WORK INSTRUCTIONS -
A precise repetition of every line below is the required answer.

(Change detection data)

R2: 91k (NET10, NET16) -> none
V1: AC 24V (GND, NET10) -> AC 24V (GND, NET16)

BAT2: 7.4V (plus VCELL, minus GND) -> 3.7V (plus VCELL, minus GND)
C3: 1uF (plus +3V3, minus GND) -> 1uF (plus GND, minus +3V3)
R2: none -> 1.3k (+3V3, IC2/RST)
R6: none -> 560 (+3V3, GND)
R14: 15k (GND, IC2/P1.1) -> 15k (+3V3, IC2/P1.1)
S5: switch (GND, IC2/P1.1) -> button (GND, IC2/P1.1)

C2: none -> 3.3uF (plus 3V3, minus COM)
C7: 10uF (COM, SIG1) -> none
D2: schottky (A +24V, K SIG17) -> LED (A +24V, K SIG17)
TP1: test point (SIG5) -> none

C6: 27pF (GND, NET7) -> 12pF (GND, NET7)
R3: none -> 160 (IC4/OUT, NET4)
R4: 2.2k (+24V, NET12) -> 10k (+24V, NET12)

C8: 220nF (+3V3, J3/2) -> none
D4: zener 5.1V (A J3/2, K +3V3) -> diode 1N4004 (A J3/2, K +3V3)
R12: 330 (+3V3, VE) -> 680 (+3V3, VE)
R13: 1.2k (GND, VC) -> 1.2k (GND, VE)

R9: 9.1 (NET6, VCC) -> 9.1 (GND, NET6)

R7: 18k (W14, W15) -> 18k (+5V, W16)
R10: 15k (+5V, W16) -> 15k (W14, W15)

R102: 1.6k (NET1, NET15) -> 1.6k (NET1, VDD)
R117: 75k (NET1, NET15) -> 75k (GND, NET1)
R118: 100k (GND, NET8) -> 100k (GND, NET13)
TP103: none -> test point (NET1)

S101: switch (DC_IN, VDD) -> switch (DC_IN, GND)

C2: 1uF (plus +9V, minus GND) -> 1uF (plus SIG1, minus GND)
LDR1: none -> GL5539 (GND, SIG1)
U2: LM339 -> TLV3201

EXERCISE SOLUTION -
R2: 91k (NET10, NET16) -> none
V1: AC 24V (GND, NET10) -> AC 24V (GND, NET16)

BAT2: 7.4V (plus VCELL, minus GND) -> 3.7V (plus VCELL, minus GND)
C3: 1uF (plus +3V3, minus GND) -> 1uF (plus GND, minus +3V3)
R2: none -> 1.3k (+3V3, IC2/RST)
R6: none -> 560 (+3V3, GND)
R14: 15k (GND, IC2/P1.1) -> 15k (+3V3, IC2/P1.1)
S5: switch (GND, IC2/P1.1) -> button (GND, IC2/P1.1)

C2: none -> 3.3uF (plus 3V3, minus COM)
C7: 10uF (COM, SIG1) -> none
D2: schottky (A +24V, K SIG17) -> LED (A +24V, K SIG17)
TP1: test point (SIG5) -> none

C6: 27pF (GND, NET7) -> 12pF (GND, NET7)
R3: none -> 160 (IC4/OUT, NET4)
R4: 2.2k (+24V, NET12) -> 10k (+24V, NET12)

C8: 220nF (+3V3, J3/2) -> none
D4: zener 5.1V (A J3/2, K +3V3) -> diode 1N4004 (A J3/2, K +3V3)
R12: 330 (+3V3, VE) -> 680 (+3V3, VE)
R13: 1.2k (GND, VC) -> 1.2k (GND, VE)

R9: 9.1 (NET6, VCC) -> 9.1 (GND, NET6)

R7: 18k (W14, W15) -> 18k (+5V, W16)
R10: 15k (+5V, W16) -> 15k (W14, W15)

R102: 1.6k (NET1, NET15) -> 1.6k (NET1, VDD)
R117: 75k (NET1, NET15) -> 75k (GND, NET1)
R118: 100k (GND, NET8) -> 100k (GND, NET13)
TP103: none -> test point (NET1)

S101: switch (DC_IN, VDD) -> switch (DC_IN, GND)

C2: 1uF (plus +9V, minus GND) -> 1uF (plus SIG1, minus GND)
LDR1: none -> GL5539 (GND, SIG1)
U2: LM339 -> TLV3201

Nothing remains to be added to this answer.